Please copy, exactly as written, the span from the first line below to the line that contains "none -> purple carton [752,274,785,347]", including both, and skip the pictures.

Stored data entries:
┄┄┄┄┄┄
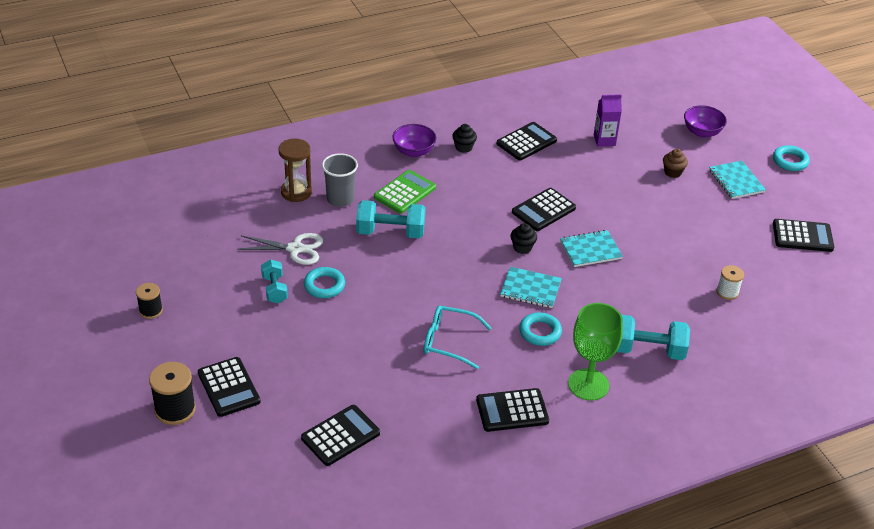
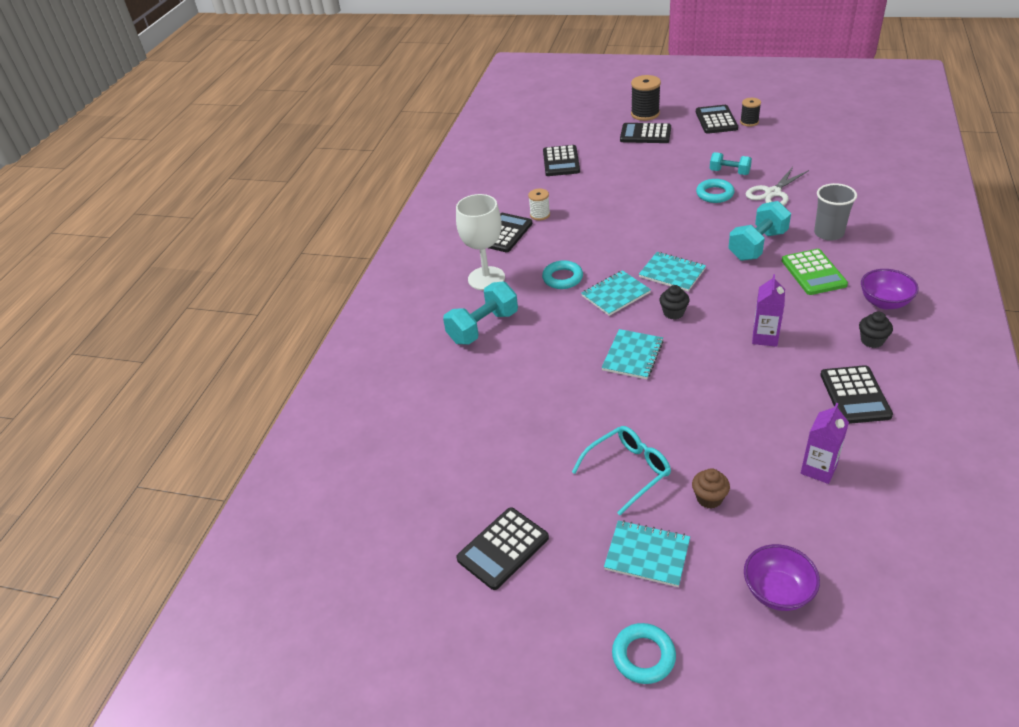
camera: 135 degrees right, 0 degrees up
brown hourglass [278,138,312,202] -> none
turquoise glasses [424,306,491,369] -> turquoise glasses moved to [572,426,671,515]
black calculator [512,188,576,231] -> black calculator moved to [696,105,738,134]
green goblet [568,303,623,401] -> white goblet [456,194,505,290]
white spool [717,265,744,300] -> white spool moved to [528,189,550,221]
none -> turquoise notebook [639,252,706,291]
none -> purple carton [752,274,785,347]

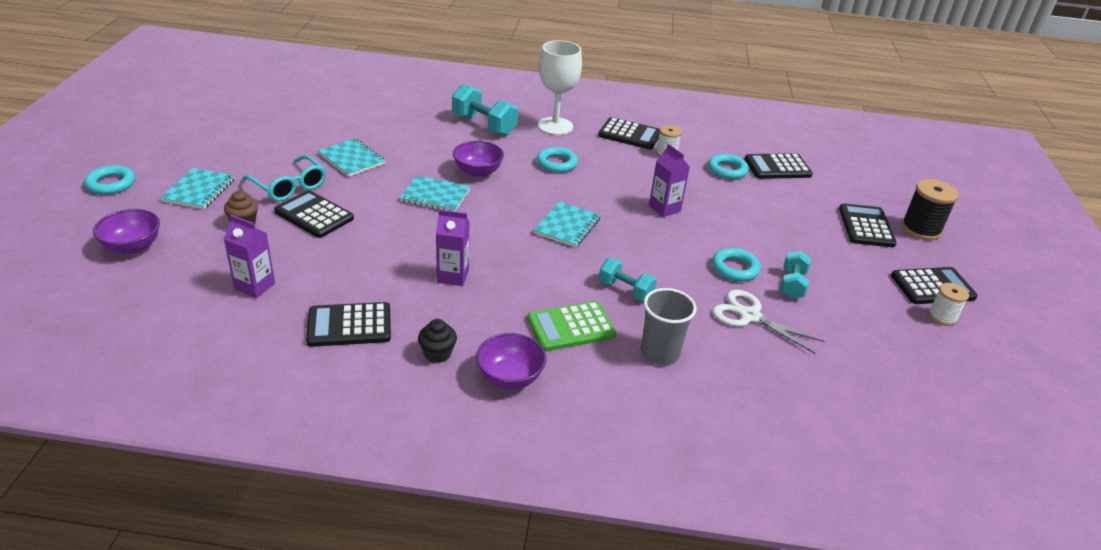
camera: 75 degrees right, 5 degrees down
black calculator [456,507,549,590] -> black calculator moved to [274,190,354,238]
turquoise notebook [581,270,651,316] -> turquoise notebook moved to [318,138,385,177]
black cupcake [659,285,690,320] -> none
turquoise dumbbell [728,201,791,261] -> turquoise dumbbell [599,258,657,301], size x0.63
black spool [740,98,761,127] -> white spool [928,283,969,326]
none -> purple bowl [453,141,504,178]
none -> purple carton [649,144,690,217]
none -> turquoise ring [708,154,749,179]

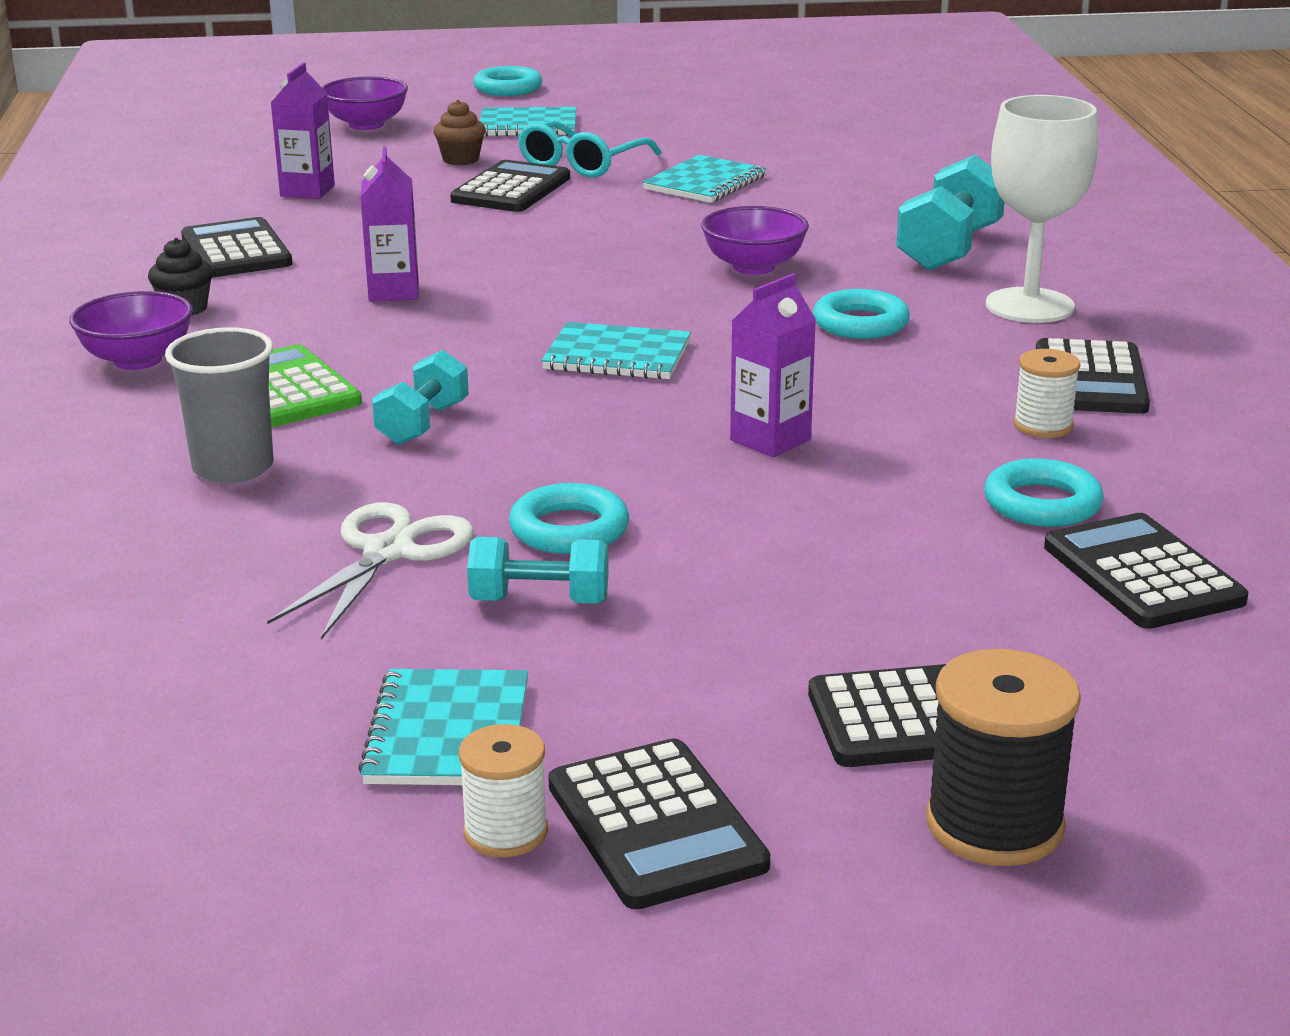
camera: 80 degrees right, 10 degrees down
turquoise notebook [399,175,470,212] -> turquoise notebook moved to [358,669,528,785]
┄┄┄┄┄┄
#### PROBLEM SOLUTION
camera: 135 degrees right, 0 degrees up
brown hourglass [278,138,312,202] -> none
turquoise glasses [424,306,491,369] -> turquoise glasses moved to [572,426,671,515]
black calculator [512,188,576,231] -> black calculator moved to [696,105,738,134]
green goblet [568,303,623,401] -> white goblet [456,194,505,290]
white spool [717,265,744,300] -> white spool moved to [528,189,550,221]
none -> turquoise notebook [639,252,706,291]
none -> purple carton [752,274,785,347]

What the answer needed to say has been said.